■ **What this task involves**:
How many of the lines below contain the string "Racing"? Reply with the number alone.

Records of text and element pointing
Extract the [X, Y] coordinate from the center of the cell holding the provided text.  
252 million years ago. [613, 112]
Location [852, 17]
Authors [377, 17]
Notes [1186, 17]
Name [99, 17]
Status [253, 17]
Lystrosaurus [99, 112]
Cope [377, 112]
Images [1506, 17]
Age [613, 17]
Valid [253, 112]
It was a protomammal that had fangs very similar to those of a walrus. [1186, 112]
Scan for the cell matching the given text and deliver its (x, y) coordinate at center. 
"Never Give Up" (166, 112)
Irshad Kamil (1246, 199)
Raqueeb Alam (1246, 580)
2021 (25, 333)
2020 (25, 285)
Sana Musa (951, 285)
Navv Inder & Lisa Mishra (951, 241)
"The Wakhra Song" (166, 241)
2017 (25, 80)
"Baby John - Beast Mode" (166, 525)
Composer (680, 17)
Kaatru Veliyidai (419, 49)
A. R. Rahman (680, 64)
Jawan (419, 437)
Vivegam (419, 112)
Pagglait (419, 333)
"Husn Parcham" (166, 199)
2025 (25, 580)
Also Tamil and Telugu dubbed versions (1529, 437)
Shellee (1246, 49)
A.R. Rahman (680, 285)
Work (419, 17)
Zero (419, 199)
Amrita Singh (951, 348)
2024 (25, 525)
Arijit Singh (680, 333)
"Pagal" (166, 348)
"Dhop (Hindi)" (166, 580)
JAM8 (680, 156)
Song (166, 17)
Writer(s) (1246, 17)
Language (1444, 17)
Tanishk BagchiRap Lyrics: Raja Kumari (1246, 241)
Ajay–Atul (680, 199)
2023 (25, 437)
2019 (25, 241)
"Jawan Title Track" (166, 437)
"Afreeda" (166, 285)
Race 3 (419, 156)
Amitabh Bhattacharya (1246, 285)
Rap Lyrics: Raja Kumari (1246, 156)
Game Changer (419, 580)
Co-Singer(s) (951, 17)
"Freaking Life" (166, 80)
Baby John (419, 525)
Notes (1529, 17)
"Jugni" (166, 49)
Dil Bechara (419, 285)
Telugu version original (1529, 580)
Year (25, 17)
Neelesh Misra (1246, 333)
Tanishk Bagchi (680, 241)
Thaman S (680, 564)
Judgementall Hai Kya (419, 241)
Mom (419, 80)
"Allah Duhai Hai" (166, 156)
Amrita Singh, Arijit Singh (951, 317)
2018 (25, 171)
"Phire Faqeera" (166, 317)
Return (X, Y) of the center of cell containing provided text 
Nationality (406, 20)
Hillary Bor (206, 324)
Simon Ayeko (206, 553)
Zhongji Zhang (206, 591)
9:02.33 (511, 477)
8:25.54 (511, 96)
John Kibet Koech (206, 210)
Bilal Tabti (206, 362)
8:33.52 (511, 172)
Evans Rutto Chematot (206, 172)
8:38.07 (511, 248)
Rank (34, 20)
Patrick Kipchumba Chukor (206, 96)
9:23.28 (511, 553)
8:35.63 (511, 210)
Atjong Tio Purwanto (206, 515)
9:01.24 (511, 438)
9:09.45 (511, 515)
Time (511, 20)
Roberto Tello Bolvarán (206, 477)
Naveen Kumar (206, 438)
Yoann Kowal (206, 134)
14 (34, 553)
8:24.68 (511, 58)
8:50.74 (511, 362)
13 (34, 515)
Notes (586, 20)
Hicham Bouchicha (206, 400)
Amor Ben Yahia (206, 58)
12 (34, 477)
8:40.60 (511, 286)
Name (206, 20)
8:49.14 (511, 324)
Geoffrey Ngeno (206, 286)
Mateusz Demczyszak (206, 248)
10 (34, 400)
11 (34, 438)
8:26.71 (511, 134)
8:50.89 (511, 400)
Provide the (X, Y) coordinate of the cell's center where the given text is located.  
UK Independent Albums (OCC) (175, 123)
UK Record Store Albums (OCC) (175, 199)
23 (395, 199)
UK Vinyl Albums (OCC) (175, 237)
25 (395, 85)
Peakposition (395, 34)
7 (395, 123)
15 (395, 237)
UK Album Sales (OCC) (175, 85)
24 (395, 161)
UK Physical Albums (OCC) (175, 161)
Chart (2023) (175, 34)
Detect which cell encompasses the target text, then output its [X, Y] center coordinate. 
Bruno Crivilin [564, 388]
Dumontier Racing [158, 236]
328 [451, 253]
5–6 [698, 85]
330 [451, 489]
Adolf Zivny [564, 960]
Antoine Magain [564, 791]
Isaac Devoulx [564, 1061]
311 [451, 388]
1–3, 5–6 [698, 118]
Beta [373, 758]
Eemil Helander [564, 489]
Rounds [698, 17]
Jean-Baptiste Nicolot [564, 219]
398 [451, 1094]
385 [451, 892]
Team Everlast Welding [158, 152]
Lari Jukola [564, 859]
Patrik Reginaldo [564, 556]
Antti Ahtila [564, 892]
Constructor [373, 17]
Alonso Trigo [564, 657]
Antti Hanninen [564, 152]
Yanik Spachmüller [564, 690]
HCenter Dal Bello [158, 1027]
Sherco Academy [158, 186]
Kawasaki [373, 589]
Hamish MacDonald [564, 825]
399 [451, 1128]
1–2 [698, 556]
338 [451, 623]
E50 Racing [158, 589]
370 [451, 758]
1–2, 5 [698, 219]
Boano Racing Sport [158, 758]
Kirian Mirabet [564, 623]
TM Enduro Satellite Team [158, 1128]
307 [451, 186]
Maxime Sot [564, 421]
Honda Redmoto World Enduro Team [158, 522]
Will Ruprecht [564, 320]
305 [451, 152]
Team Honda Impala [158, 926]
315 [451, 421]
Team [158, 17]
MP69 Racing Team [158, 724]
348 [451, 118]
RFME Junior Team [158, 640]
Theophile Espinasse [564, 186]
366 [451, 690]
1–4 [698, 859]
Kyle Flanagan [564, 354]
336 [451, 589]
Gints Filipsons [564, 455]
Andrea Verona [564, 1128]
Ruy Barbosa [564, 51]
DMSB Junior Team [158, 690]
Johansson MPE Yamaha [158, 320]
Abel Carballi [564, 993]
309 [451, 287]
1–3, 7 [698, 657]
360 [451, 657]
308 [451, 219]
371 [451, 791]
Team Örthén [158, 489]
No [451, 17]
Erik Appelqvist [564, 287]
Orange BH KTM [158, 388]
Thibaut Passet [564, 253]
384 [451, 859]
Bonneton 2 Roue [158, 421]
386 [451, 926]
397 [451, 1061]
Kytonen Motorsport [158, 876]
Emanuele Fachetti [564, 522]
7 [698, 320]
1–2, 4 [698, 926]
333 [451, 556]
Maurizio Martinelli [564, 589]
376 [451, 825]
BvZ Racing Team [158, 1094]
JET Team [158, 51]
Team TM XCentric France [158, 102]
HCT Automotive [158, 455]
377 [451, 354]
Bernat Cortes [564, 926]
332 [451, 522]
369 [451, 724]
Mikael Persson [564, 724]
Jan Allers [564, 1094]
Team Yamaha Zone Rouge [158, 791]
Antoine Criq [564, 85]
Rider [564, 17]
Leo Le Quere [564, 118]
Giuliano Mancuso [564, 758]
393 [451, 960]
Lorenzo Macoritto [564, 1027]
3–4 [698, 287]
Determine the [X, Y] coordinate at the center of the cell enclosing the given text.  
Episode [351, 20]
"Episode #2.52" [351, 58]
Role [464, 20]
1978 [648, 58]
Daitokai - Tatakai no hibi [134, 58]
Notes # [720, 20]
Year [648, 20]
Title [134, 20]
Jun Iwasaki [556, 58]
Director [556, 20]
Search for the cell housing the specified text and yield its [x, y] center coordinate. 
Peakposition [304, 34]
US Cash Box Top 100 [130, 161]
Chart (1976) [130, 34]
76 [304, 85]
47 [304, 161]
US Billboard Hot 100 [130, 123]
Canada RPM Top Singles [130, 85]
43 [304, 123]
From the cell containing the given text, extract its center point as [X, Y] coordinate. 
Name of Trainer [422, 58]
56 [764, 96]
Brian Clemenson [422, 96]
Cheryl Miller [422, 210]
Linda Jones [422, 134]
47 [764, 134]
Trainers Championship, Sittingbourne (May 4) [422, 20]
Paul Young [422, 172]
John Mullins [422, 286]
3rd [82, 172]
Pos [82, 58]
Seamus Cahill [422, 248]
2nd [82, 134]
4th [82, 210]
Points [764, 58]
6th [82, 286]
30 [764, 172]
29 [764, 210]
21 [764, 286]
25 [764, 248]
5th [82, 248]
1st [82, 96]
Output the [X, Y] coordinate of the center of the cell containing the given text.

■ **Exercise response**:
5